[Input records]

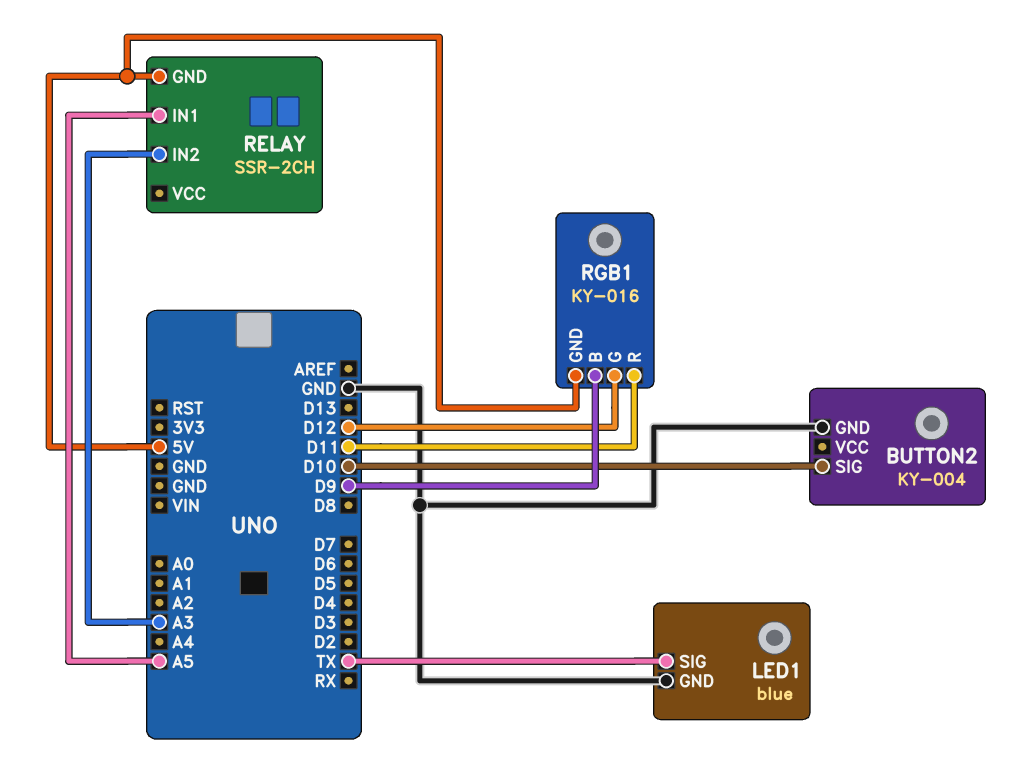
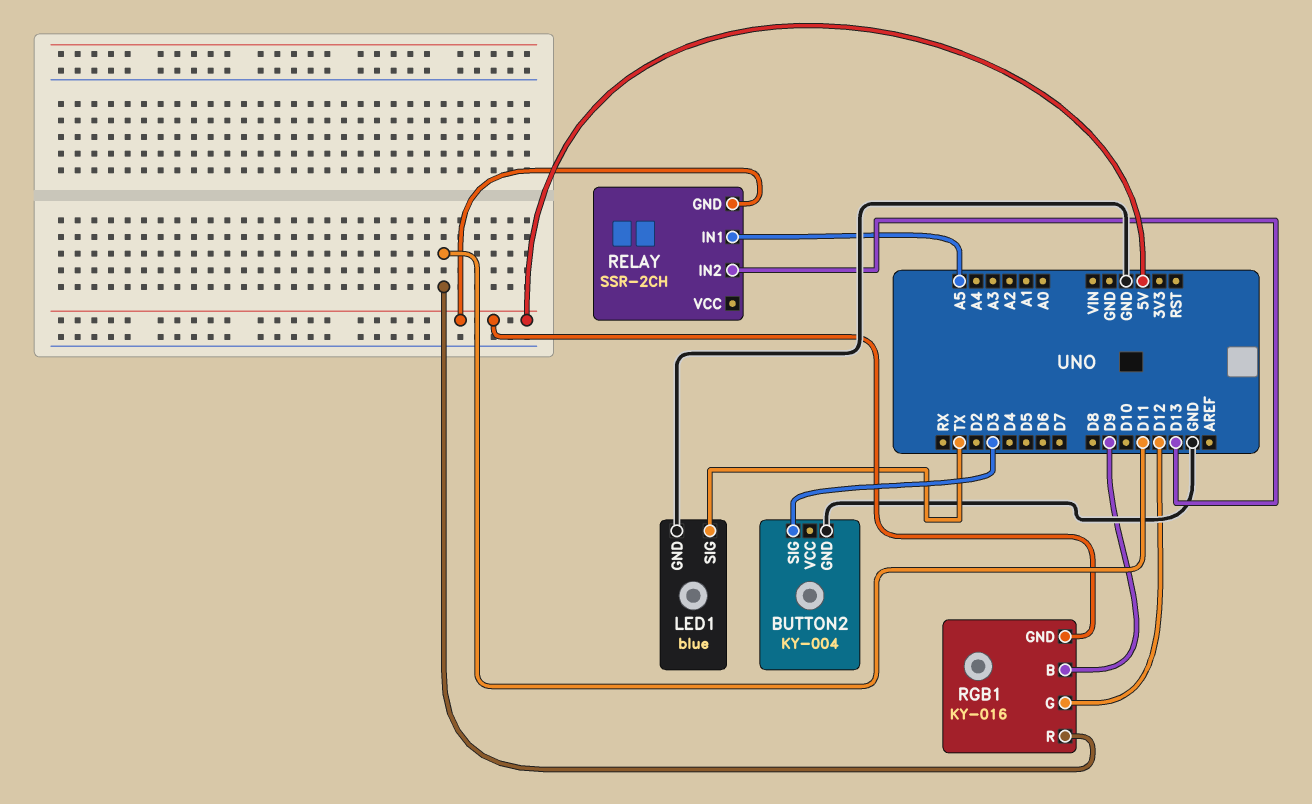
BUTTON2 pin SIG: D10 -> D3
RELAY pin IN2: A3 -> D13

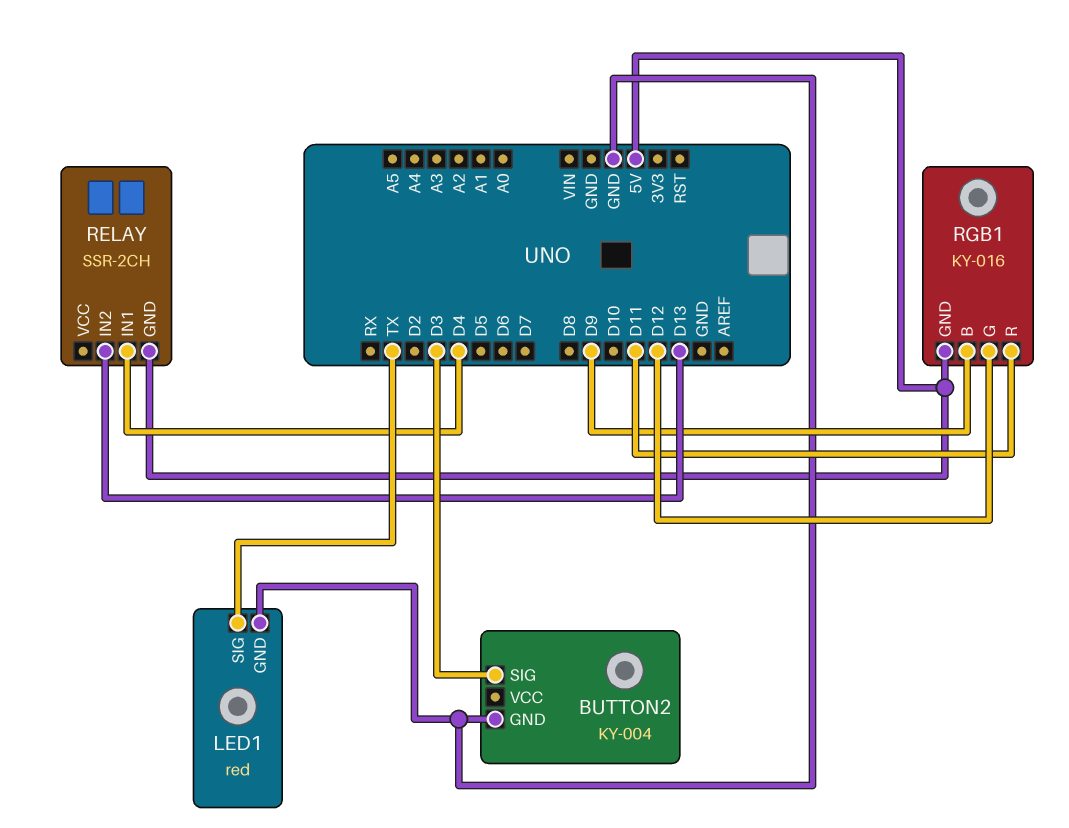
LED1: blue -> red
RELAY pin IN1: A5 -> D4

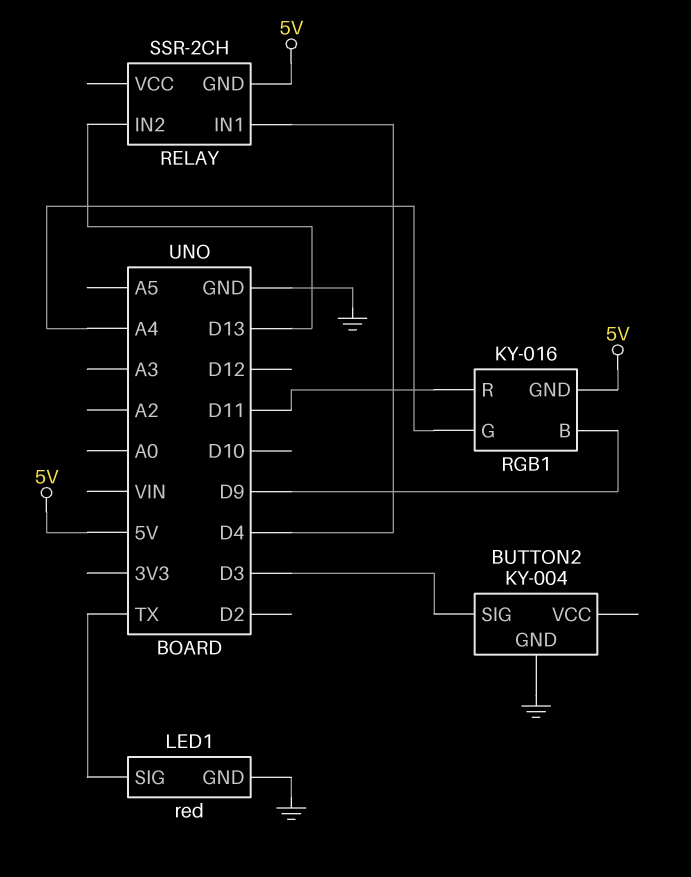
RGB1 pin G: D12 -> A4

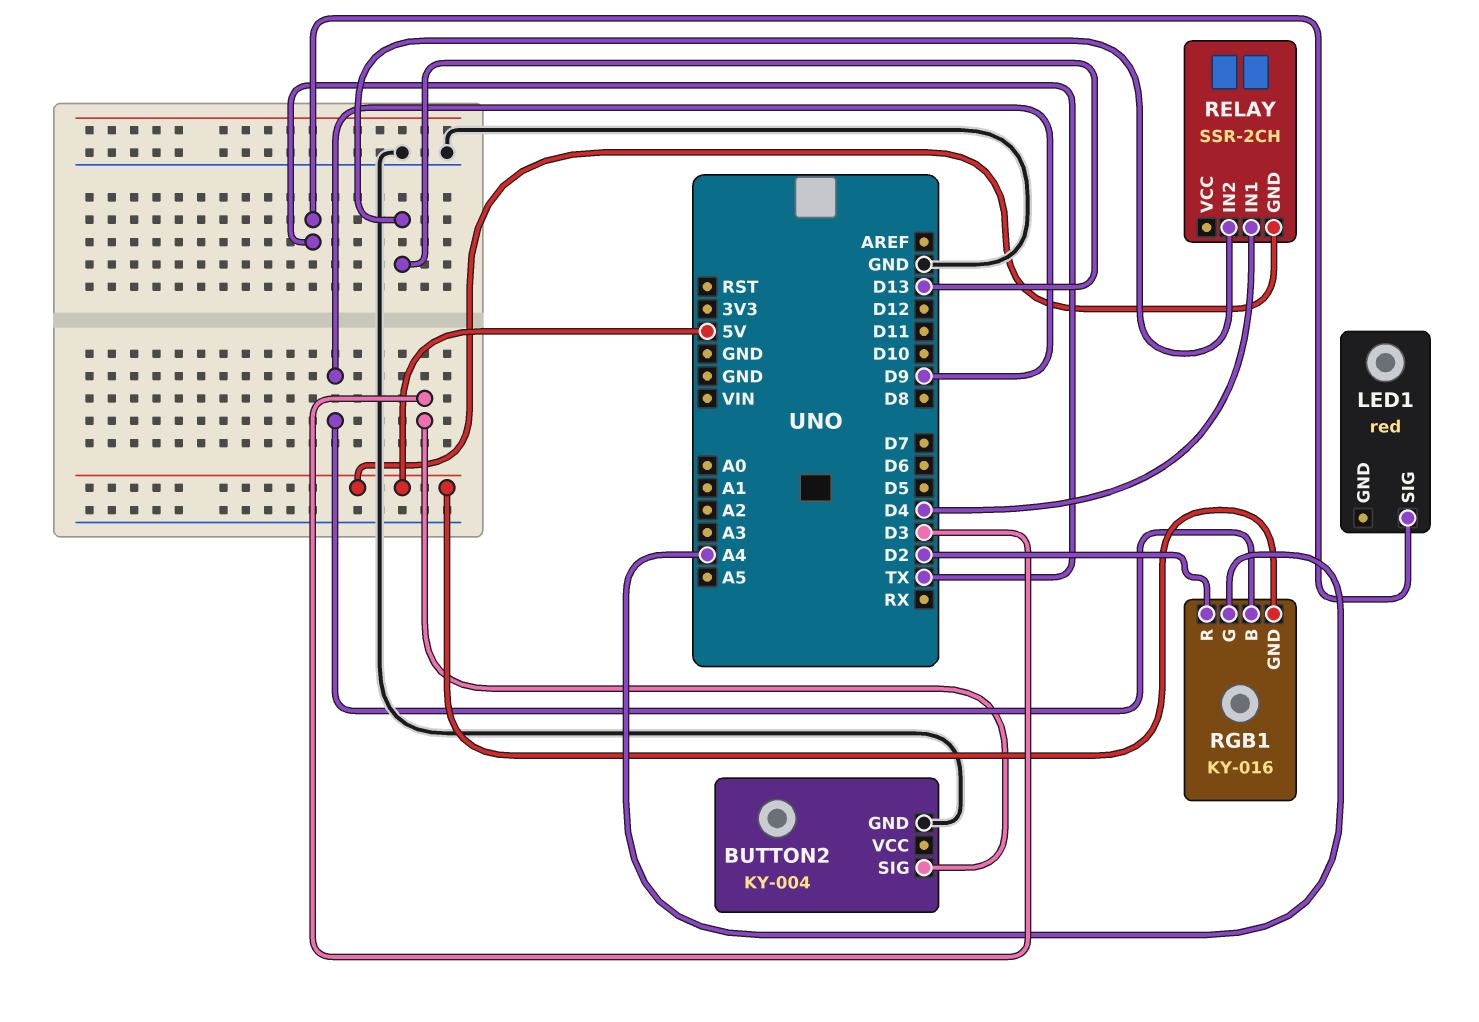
LED1 pin GND: GND -> none
RGB1 pin R: D11 -> D2

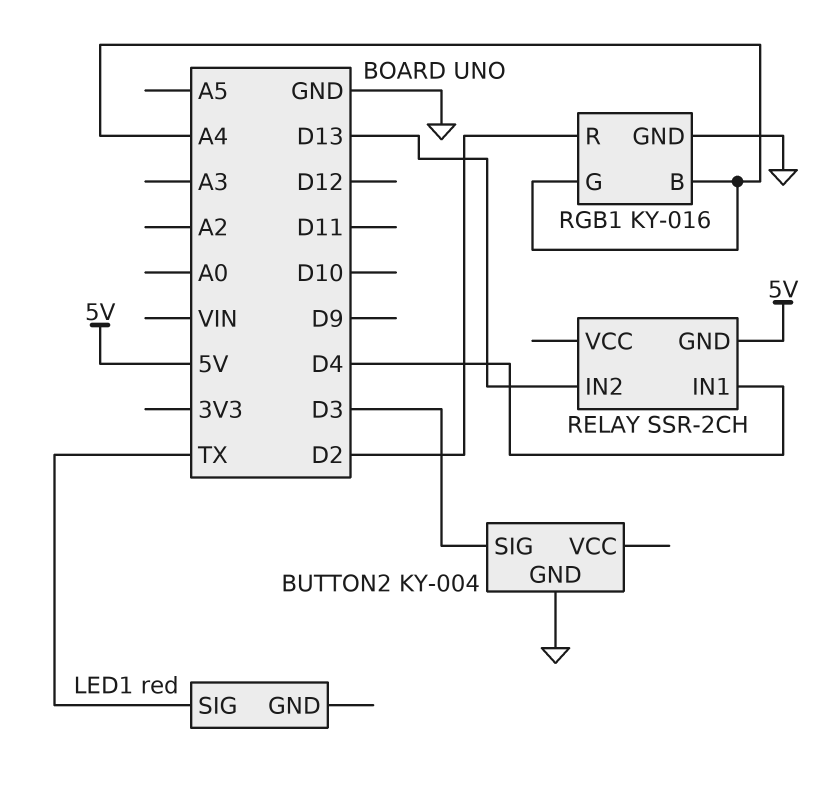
RGB1 pin B: D9 -> A4
RGB1 pin GND: 5V -> GND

[/Input records]

Activity:
Could you reproduce exactly the lines running from the one with "RELAY pin IN2: A3 -> D13" through the final line of the listing above, both included, and drop the pictures?

Finished task:
RELAY pin IN2: A3 -> D13

LED1: blue -> red
RELAY pin IN1: A5 -> D4

RGB1 pin G: D12 -> A4

LED1 pin GND: GND -> none
RGB1 pin R: D11 -> D2

RGB1 pin B: D9 -> A4
RGB1 pin GND: 5V -> GND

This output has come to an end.